⟨

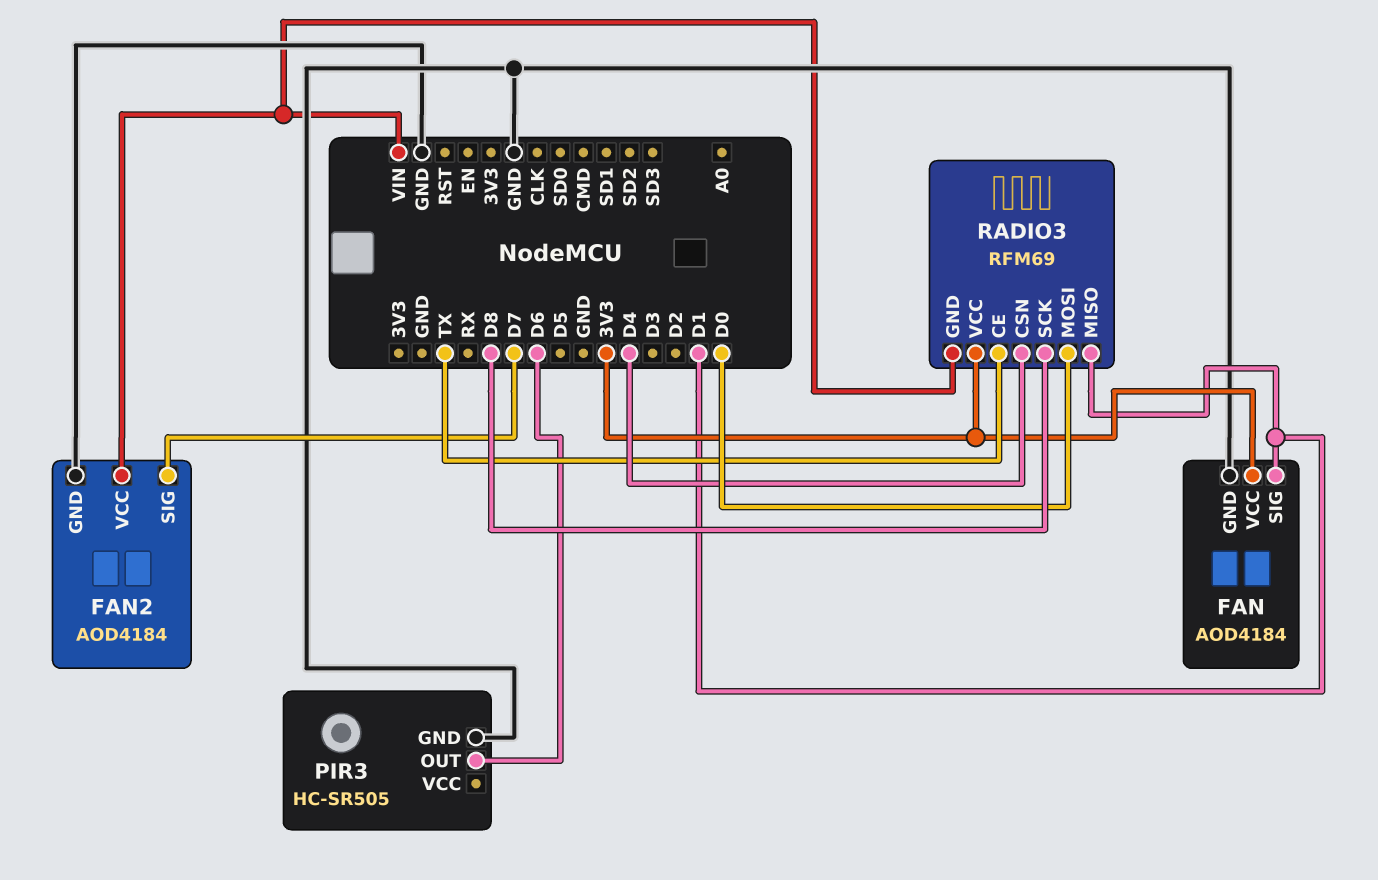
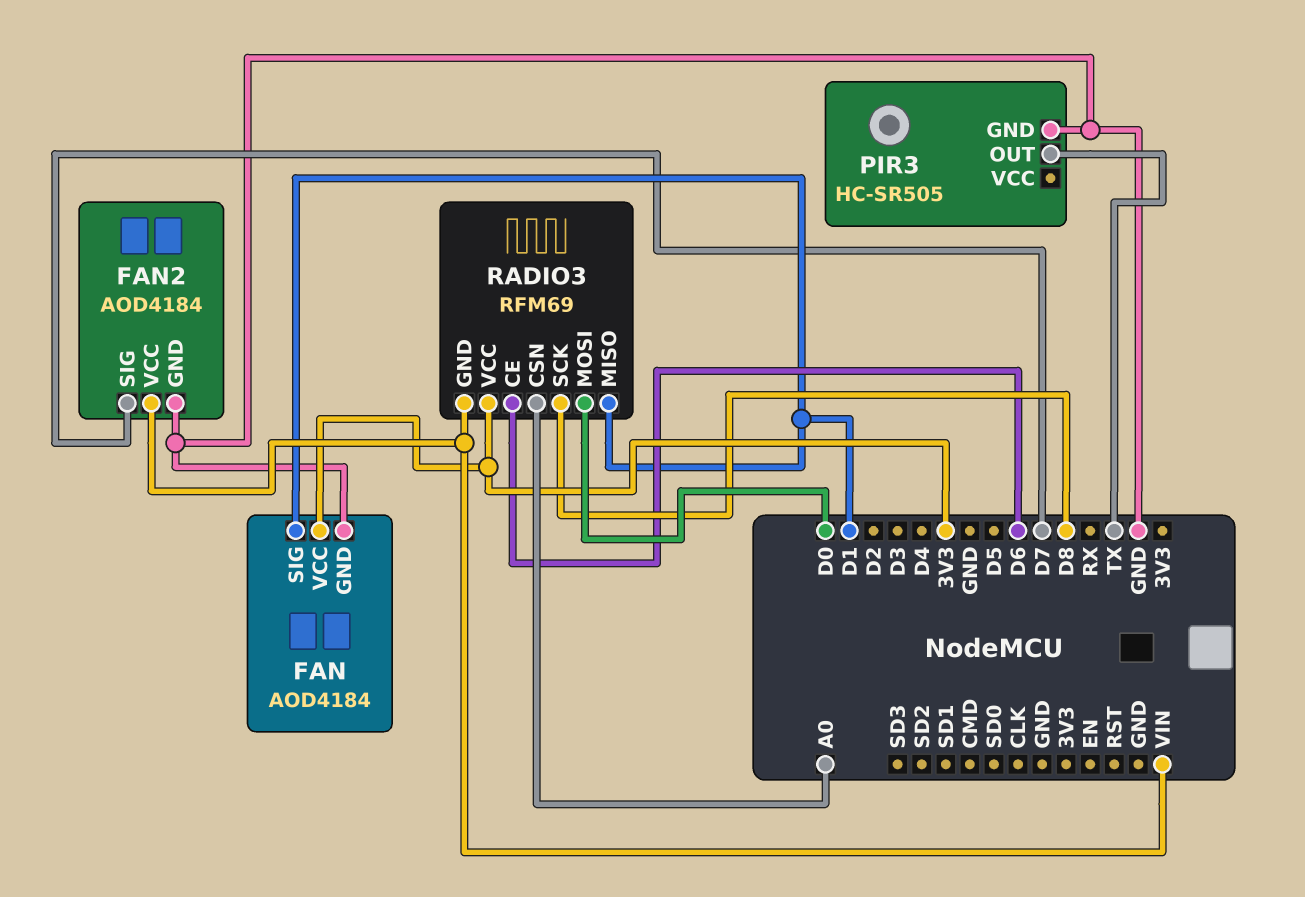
PIR3 pin OUT: D6 -> TX
RADIO3 pin CE: TX -> D6
RADIO3 pin CSN: D4 -> A0

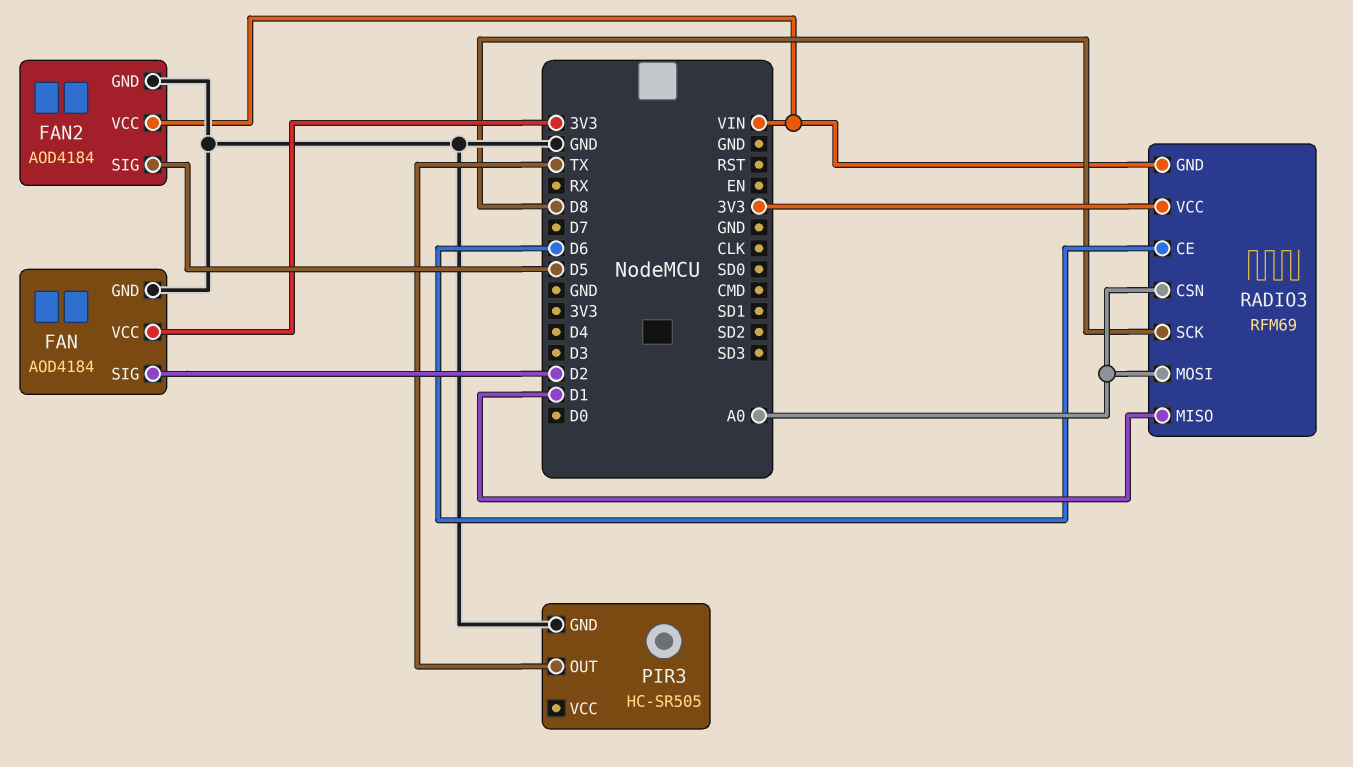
FAN pin SIG: D1 -> D2
FAN2 pin SIG: D7 -> D5
RADIO3 pin MOSI: D0 -> A0

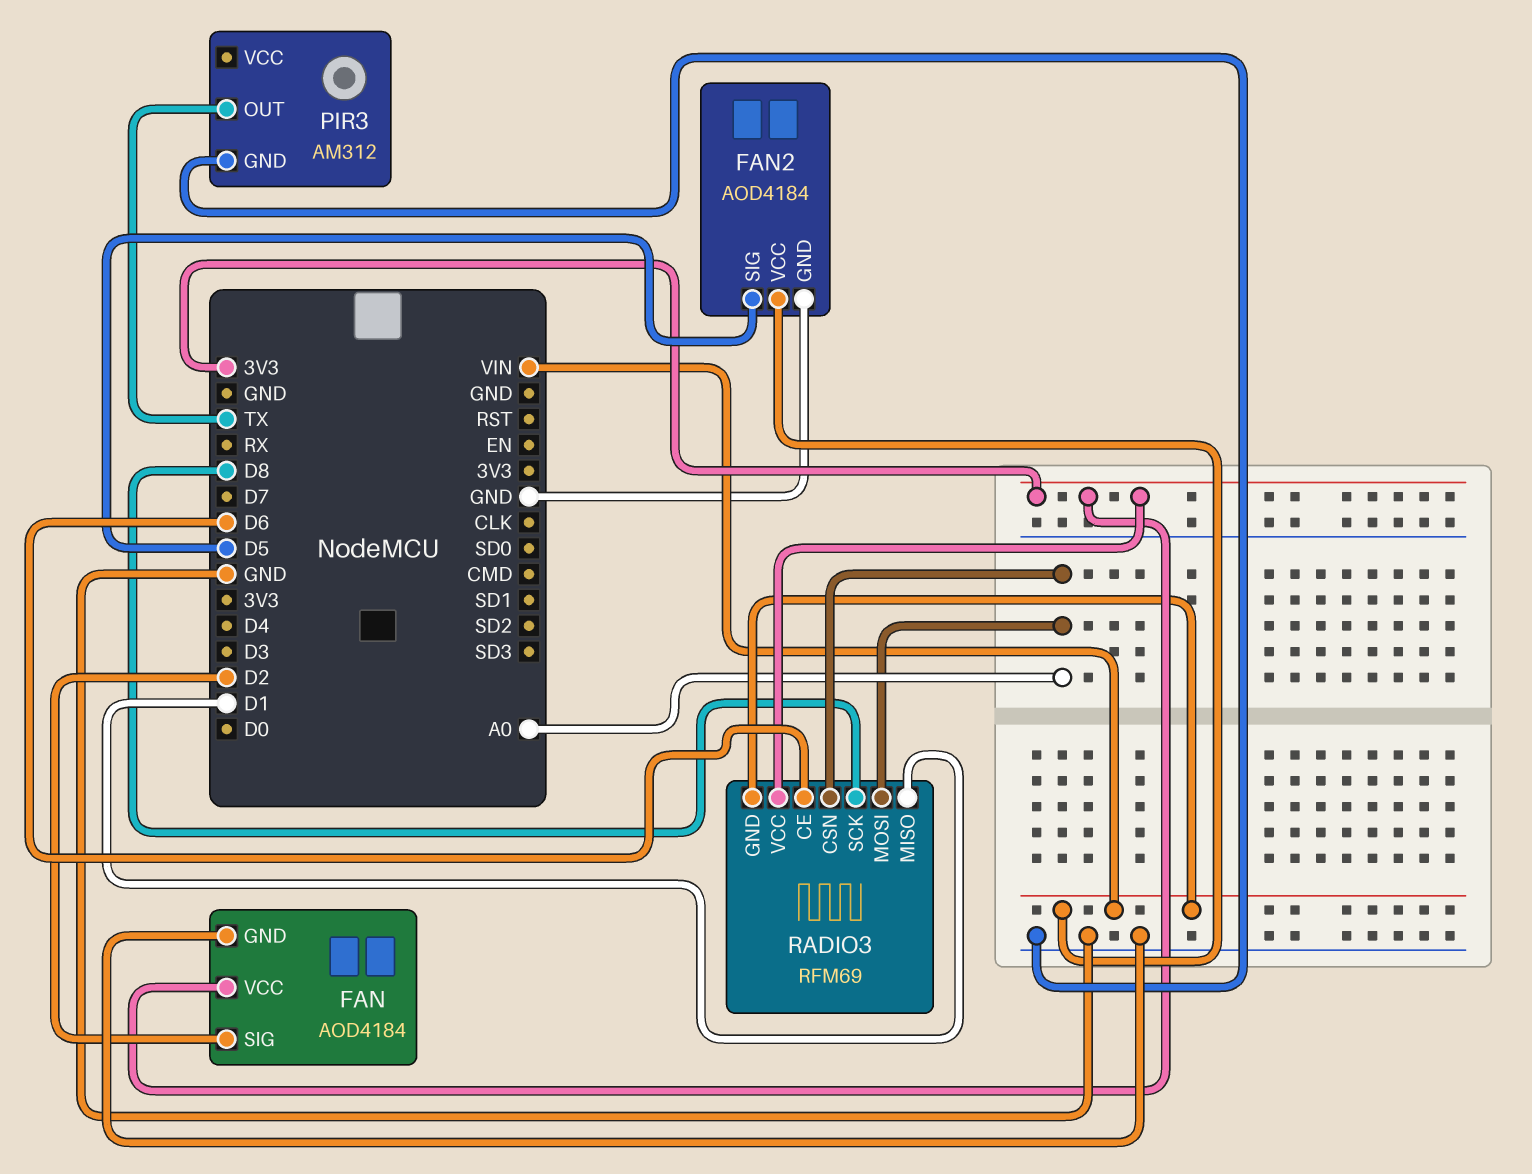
PIR3: HC-SR505 -> AM312

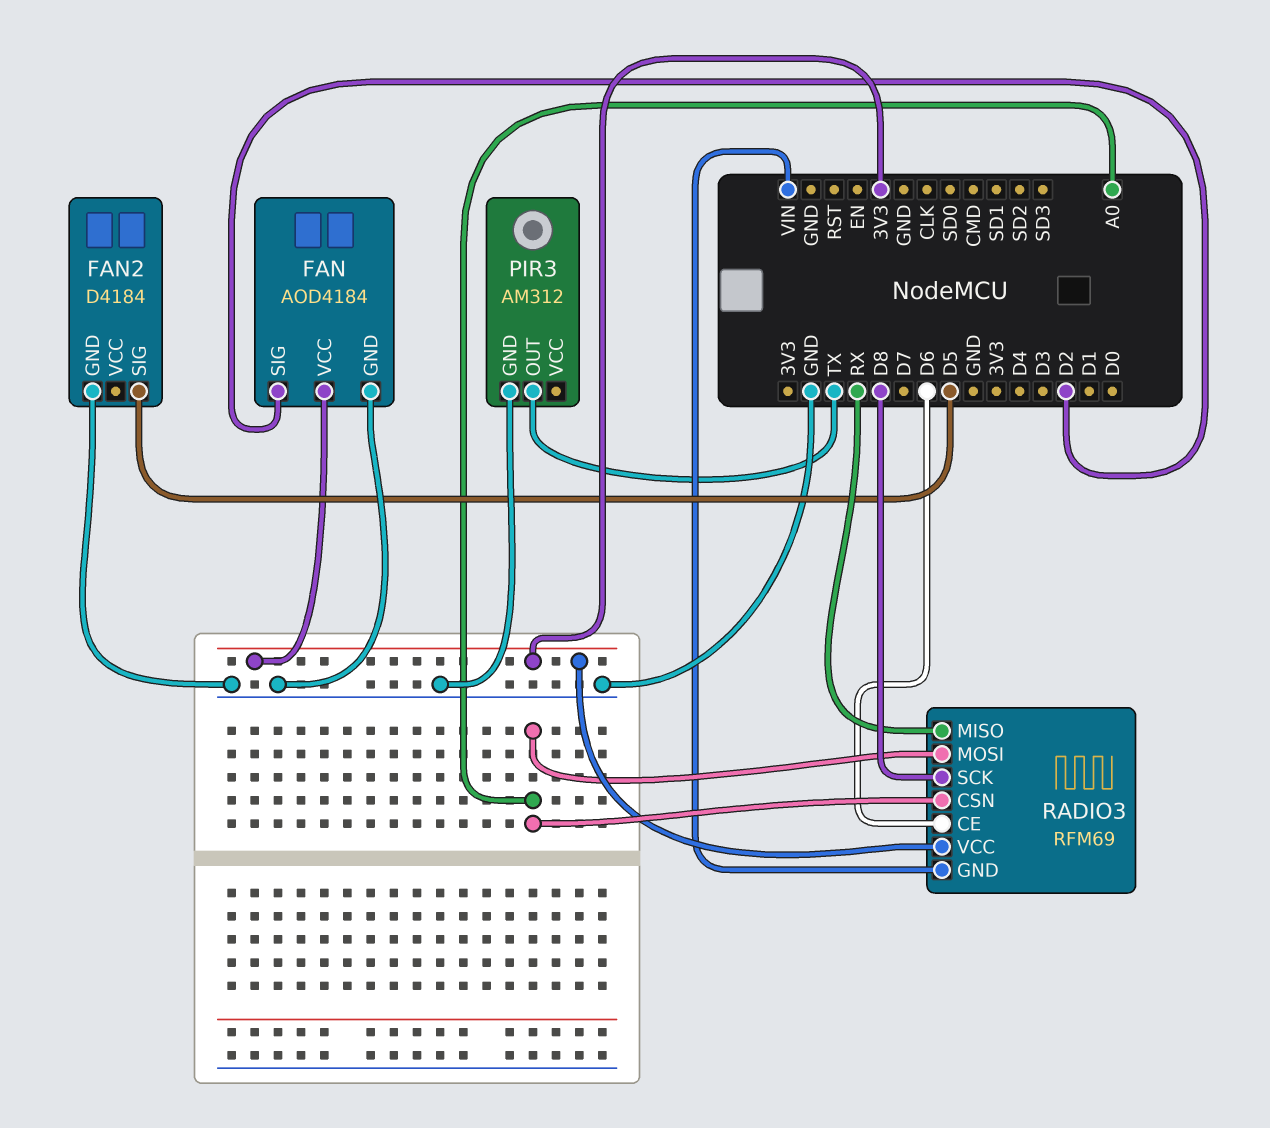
FAN2: AOD4184 -> D4184
FAN2 pin VCC: VIN -> none
RADIO3 pin MISO: D1 -> RX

⟩

ACTIVITY
Return the records exactly as they stand, and drop every picture.

OUTPUT OF THE TASK
PIR3 pin OUT: D6 -> TX
RADIO3 pin CE: TX -> D6
RADIO3 pin CSN: D4 -> A0

FAN pin SIG: D1 -> D2
FAN2 pin SIG: D7 -> D5
RADIO3 pin MOSI: D0 -> A0

PIR3: HC-SR505 -> AM312

FAN2: AOD4184 -> D4184
FAN2 pin VCC: VIN -> none
RADIO3 pin MISO: D1 -> RX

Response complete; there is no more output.